_Materials provided_
# # # #
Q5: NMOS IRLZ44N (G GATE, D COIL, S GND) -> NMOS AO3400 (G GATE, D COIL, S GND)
# # # #
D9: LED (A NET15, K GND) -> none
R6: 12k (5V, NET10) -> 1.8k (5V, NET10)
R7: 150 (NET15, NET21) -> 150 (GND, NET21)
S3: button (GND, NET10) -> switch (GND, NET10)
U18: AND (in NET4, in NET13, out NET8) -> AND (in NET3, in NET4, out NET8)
# # # #
_About this task_
Could you retype exactly the lines above, starting at the line that contains "D9: LED (A NET15, K GND) -> none" and ending at the line that contains "U18: AND (in", and nothing more?

_Answer to this exercise_
D9: LED (A NET15, K GND) -> none
R6: 12k (5V, NET10) -> 1.8k (5V, NET10)
R7: 150 (NET15, NET21) -> 150 (GND, NET21)
S3: button (GND, NET10) -> switch (GND, NET10)
U18: AND (in NET4, in NET13, out NET8) -> AND (in NET3, in NET4, out NET8)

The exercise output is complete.